Task brief:
From the first line to the last, transcribe the data exactly and skip the pictures.

Extracted entries below:

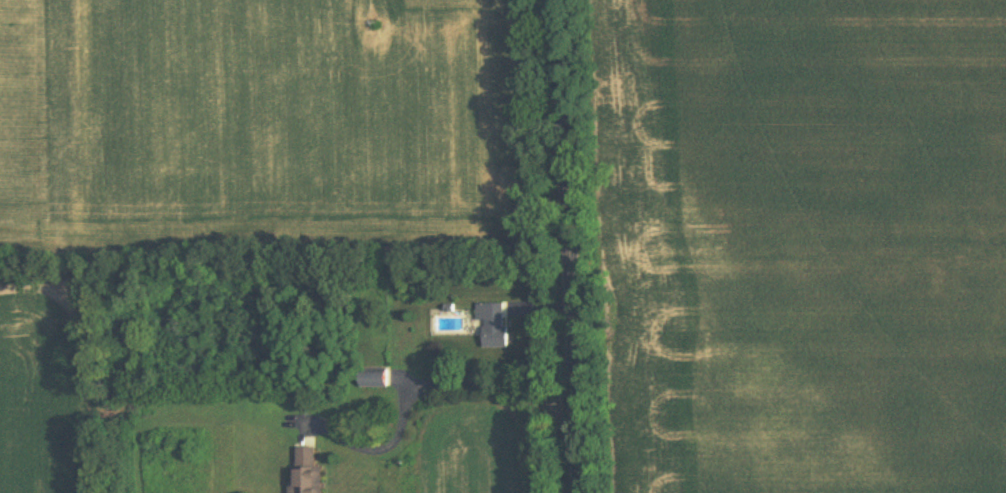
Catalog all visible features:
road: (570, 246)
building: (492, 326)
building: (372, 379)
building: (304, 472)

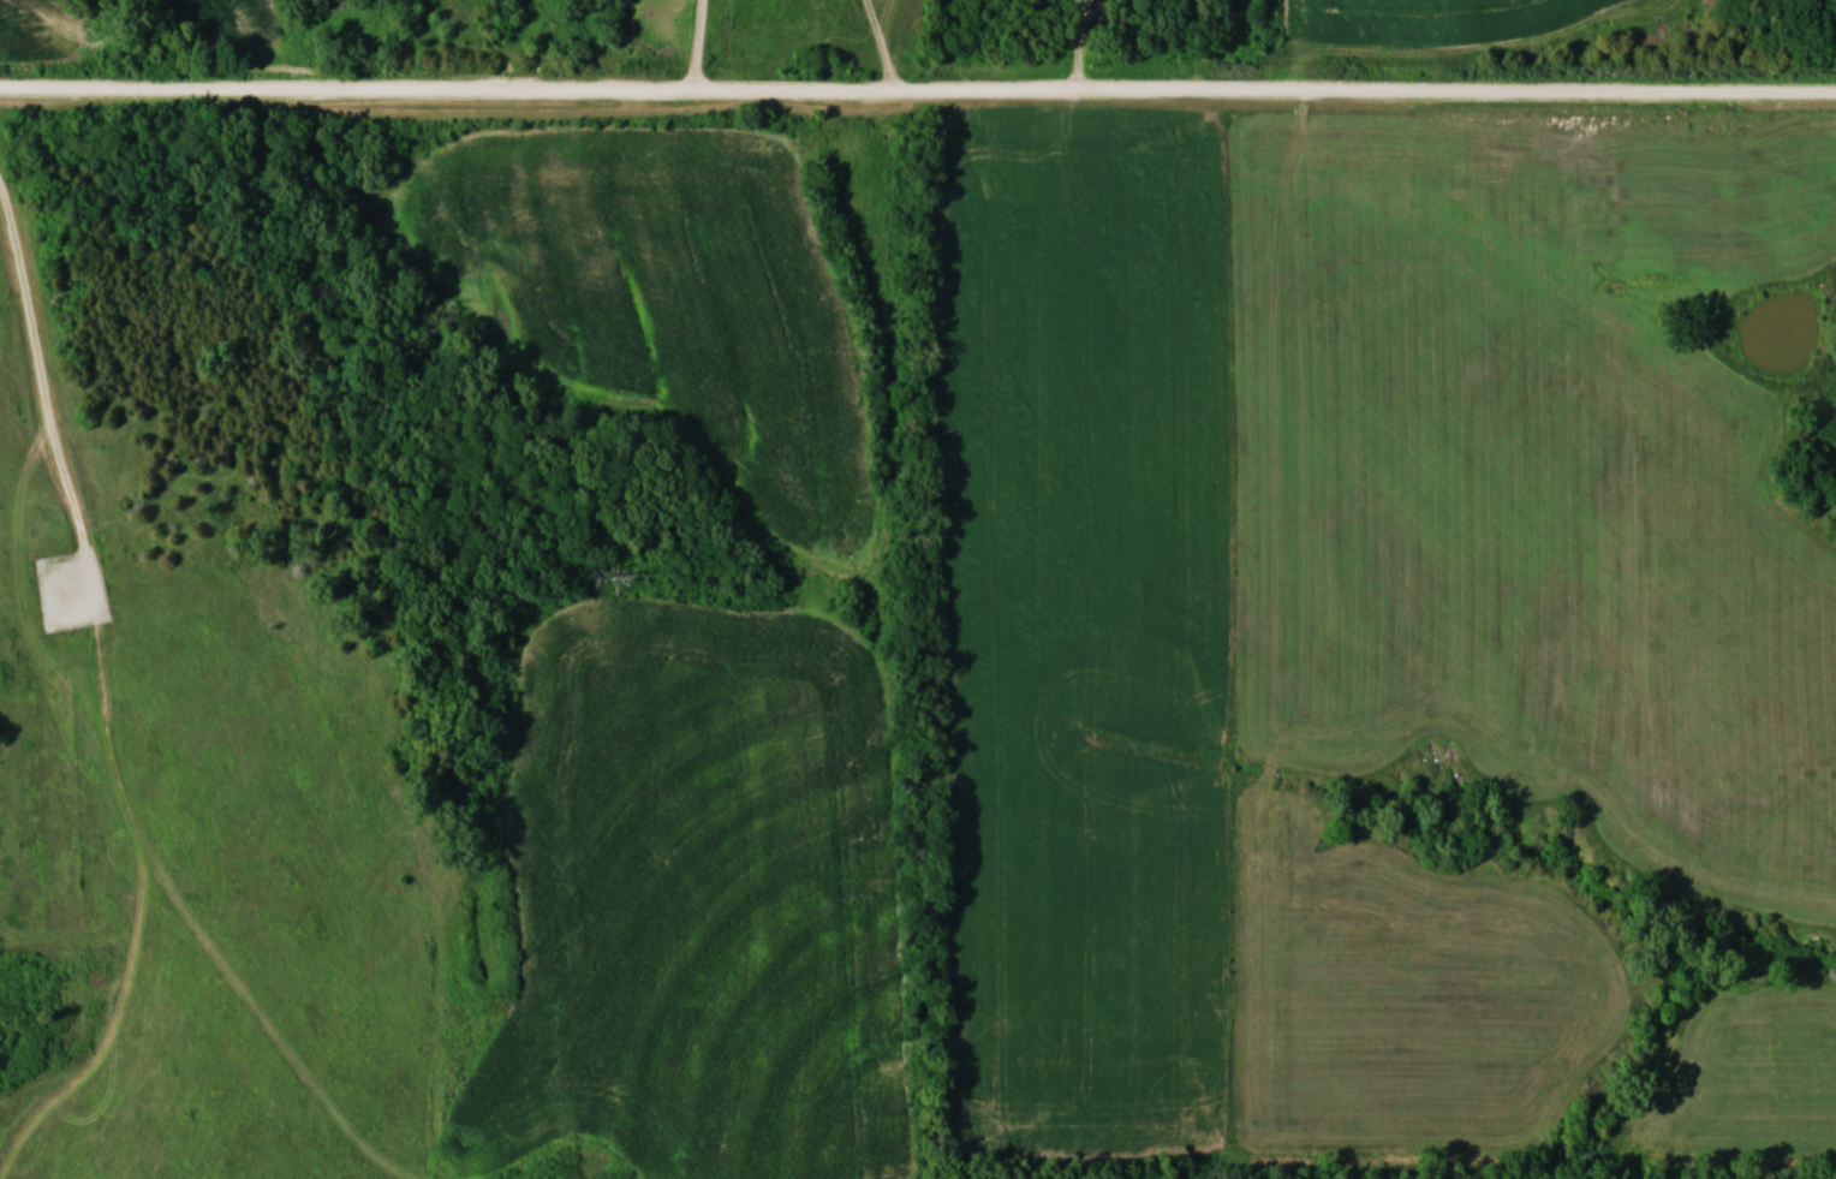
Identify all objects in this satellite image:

End of Extracted entries.

Written answer:
Catalog all visible features:
road: (570, 246)
building: (492, 326)
building: (372, 379)
building: (304, 472)

Identify all objects in this satellite image:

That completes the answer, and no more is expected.